THE TASK — Your answer must be the records below repeated word for word, with no pictures in it.

DATASET EXTRACT —
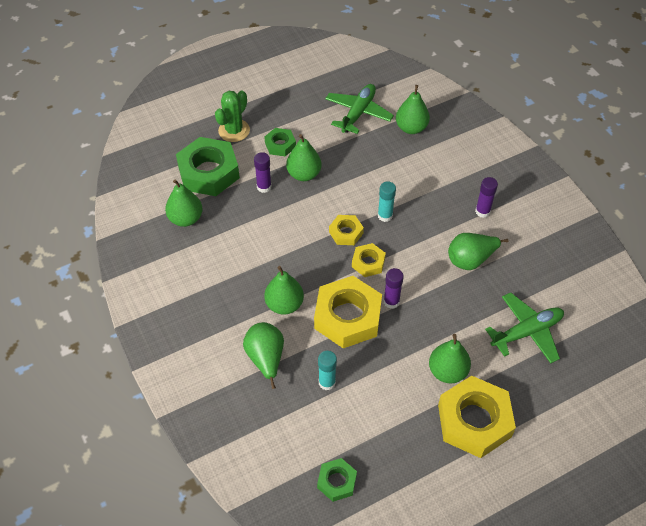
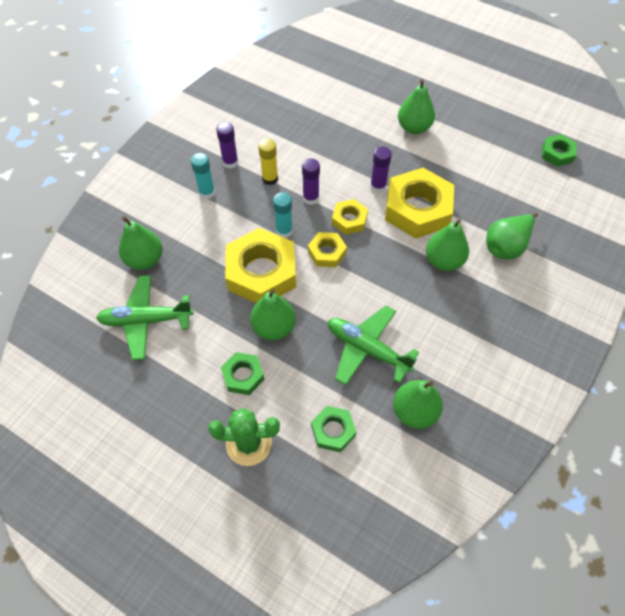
camera: 120 degrees left, 5 degrees up
(208, 172) = (333, 431): green nut -> green nut, size x0.51
(264, 187) = (316, 357): purple glue stick -> purple glue stick (311, 198)
(327, 382) = (488, 195): turquoise glue stick -> turquoise glue stick (207, 193)
(447, 230) = (270, 179): none -> yellow glue stick
(470, 260) = (293, 151): green pear -> none
(474, 421) = (441, 100): yellow nut -> yellow nut (261, 272)
(527, 332) = (340, 96): green plane -> green plane (367, 349)

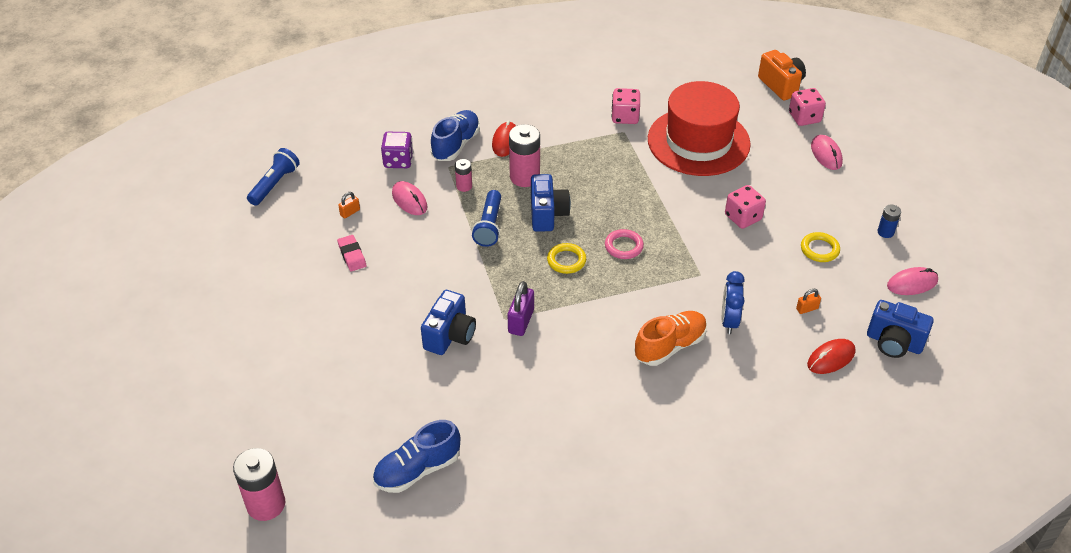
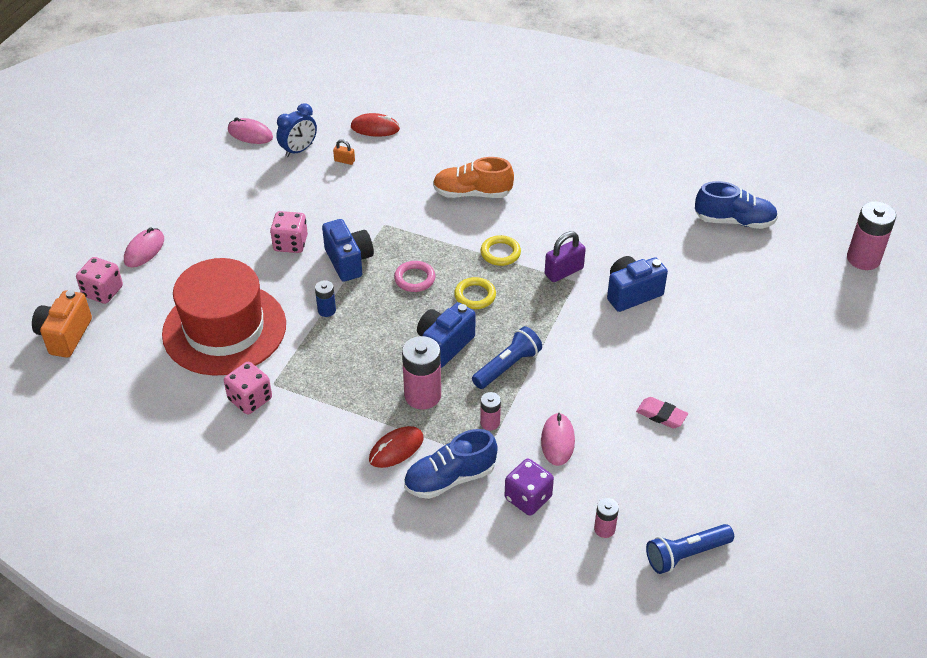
camera: 140 degrees left, 0 degrees up
(336, 170) = (604, 529): none -> pink battery
(350, 212) = (628, 465): orange padlock -> none
(352, 255) = (661, 415): pink eraser -> pink eraser turned 75 degrees counterclockwise
(729, 321) = (409, 184): blue clock -> blue clock (299, 150)
(819, 249) = (273, 189): yellow ring -> yellow ring (500, 253)
(885, 232) = (208, 171): blue battery -> blue battery (326, 310)
(893, 343) = (321, 113): blue camera -> blue camera (349, 261)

RESPONSE —
camera: 120 degrees left, 5 degrees up
(208, 172) = (333, 431): green nut -> green nut, size x0.51
(264, 187) = (316, 357): purple glue stick -> purple glue stick (311, 198)
(327, 382) = (488, 195): turquoise glue stick -> turquoise glue stick (207, 193)
(447, 230) = (270, 179): none -> yellow glue stick
(470, 260) = (293, 151): green pear -> none
(474, 421) = (441, 100): yellow nut -> yellow nut (261, 272)
(527, 332) = (340, 96): green plane -> green plane (367, 349)

camera: 140 degrees left, 0 degrees up
(336, 170) = (604, 529): none -> pink battery
(350, 212) = (628, 465): orange padlock -> none
(352, 255) = (661, 415): pink eraser -> pink eraser turned 75 degrees counterclockwise
(729, 321) = (409, 184): blue clock -> blue clock (299, 150)
(819, 249) = (273, 189): yellow ring -> yellow ring (500, 253)
(885, 232) = (208, 171): blue battery -> blue battery (326, 310)
(893, 343) = (321, 113): blue camera -> blue camera (349, 261)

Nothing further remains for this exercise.